### Goal
Find every line in the data that contains the word "italic" and copy each of those lines. Case counts when matching.

### Listed entries

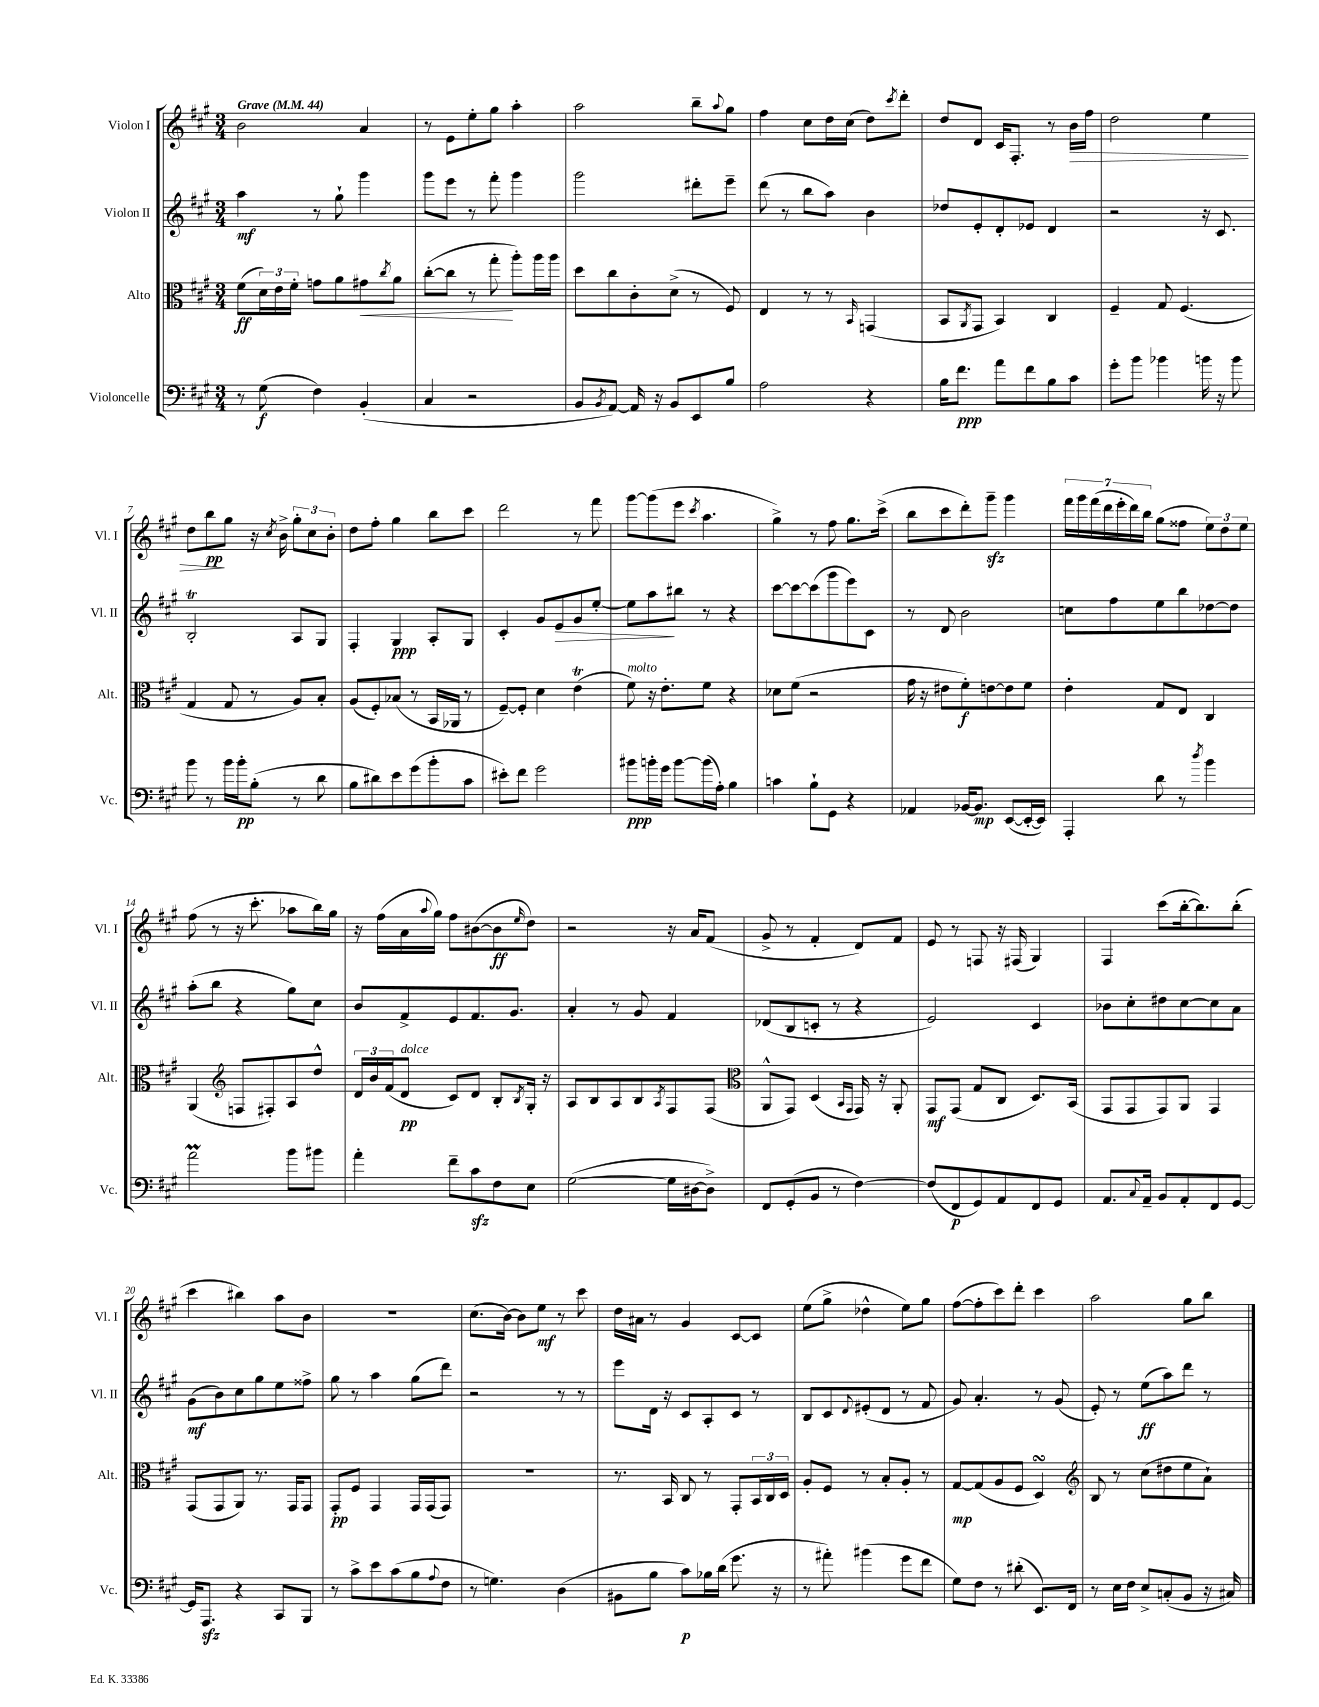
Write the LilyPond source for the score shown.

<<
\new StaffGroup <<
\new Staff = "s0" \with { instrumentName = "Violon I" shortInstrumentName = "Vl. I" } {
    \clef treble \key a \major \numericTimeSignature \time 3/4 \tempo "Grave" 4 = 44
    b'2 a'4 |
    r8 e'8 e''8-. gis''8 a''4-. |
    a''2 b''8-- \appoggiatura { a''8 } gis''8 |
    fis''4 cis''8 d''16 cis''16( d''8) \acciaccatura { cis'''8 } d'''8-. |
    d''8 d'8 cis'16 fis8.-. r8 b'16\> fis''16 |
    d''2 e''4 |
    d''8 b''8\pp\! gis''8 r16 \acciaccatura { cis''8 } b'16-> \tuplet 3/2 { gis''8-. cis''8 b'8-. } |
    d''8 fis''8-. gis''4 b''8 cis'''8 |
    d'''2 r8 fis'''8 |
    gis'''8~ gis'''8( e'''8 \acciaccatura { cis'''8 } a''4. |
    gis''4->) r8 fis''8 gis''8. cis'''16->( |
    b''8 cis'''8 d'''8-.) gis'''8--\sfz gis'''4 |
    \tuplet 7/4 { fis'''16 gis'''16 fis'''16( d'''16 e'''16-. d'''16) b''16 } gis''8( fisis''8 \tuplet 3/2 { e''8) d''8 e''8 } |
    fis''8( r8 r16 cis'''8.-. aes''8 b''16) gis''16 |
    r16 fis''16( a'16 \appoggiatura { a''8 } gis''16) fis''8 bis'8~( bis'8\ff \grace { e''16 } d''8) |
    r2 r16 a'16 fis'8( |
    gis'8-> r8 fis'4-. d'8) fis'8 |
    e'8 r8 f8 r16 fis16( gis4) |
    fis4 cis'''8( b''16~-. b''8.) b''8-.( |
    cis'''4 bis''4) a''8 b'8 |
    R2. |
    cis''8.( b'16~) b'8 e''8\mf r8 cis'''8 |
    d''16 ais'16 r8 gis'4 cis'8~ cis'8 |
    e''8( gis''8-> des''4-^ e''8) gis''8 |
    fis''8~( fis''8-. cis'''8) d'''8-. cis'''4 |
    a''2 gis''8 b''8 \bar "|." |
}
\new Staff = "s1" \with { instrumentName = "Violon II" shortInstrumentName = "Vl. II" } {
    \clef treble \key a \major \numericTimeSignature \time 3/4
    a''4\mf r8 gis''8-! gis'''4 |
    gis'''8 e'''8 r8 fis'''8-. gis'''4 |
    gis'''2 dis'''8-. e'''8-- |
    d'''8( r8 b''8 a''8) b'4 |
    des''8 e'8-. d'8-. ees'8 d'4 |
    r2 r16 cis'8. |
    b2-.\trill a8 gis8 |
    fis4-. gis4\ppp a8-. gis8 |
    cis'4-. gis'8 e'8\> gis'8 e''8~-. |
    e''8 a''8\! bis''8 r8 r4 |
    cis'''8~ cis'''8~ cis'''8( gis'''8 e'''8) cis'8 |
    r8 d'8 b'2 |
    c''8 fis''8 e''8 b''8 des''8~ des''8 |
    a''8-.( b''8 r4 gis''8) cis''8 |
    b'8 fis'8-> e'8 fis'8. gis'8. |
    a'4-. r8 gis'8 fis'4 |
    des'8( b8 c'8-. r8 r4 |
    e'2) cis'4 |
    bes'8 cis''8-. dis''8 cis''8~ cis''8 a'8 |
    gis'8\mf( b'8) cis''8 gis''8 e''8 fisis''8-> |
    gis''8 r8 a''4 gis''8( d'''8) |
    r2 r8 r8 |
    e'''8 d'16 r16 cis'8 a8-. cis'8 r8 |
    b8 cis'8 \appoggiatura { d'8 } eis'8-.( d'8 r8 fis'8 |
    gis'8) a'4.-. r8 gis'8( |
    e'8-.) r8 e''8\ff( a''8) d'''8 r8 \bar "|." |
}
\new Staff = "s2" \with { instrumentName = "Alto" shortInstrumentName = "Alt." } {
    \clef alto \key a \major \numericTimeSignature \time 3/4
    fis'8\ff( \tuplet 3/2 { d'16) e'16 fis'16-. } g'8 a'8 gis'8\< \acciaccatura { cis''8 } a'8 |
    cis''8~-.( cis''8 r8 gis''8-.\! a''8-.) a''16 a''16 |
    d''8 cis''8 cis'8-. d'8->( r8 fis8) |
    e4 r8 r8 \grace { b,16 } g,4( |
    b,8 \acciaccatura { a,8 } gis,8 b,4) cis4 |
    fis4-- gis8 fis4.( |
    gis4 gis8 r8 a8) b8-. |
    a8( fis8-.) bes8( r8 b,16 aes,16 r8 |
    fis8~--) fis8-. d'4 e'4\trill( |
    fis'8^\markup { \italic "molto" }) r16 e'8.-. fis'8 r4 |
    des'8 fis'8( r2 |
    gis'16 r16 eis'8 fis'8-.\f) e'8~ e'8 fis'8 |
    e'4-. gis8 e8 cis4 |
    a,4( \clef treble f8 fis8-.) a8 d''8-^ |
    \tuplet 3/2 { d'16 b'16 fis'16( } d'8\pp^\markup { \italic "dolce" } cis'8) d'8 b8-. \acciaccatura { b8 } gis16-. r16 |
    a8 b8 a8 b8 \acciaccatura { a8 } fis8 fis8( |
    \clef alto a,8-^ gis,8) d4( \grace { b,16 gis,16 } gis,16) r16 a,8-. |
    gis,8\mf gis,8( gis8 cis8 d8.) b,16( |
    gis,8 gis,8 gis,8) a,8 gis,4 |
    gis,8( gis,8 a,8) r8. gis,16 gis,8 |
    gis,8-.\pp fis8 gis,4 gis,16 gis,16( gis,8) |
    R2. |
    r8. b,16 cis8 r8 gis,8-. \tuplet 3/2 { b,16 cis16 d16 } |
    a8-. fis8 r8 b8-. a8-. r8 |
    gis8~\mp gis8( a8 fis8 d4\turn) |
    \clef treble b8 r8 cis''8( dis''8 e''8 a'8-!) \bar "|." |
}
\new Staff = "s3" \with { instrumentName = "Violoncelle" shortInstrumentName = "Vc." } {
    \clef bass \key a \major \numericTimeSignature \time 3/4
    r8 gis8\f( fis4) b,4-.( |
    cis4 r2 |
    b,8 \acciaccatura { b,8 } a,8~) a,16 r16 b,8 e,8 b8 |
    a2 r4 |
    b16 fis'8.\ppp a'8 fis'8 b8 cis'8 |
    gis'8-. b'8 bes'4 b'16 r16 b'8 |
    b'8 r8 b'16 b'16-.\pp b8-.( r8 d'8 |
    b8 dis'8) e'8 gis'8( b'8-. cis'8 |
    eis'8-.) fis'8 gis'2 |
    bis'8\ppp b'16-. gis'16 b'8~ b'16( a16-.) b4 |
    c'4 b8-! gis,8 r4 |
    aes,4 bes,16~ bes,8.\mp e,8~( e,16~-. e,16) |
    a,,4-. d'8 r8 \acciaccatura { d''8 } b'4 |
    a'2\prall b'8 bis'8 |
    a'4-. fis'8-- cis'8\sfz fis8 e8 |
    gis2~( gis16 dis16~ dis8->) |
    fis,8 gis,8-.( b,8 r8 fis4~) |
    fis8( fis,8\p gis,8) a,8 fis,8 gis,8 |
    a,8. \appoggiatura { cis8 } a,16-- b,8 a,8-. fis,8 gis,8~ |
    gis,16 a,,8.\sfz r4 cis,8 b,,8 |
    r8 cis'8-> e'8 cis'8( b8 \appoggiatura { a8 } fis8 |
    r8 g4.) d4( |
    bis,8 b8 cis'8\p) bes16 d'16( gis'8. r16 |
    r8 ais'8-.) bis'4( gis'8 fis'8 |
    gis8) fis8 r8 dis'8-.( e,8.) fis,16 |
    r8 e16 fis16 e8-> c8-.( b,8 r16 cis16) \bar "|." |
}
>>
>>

### Solved problem
    fis'8^\markup { \italic "molto" }) r16 e'8.-. fis'8 r4 |
    \tuplet 3/2 { d'16 b'16 fis'16( } d'8\pp^\markup { \italic "dolce" } cis'8) d'8 b8-. \acciaccatura { b8 } gis16-. r16 |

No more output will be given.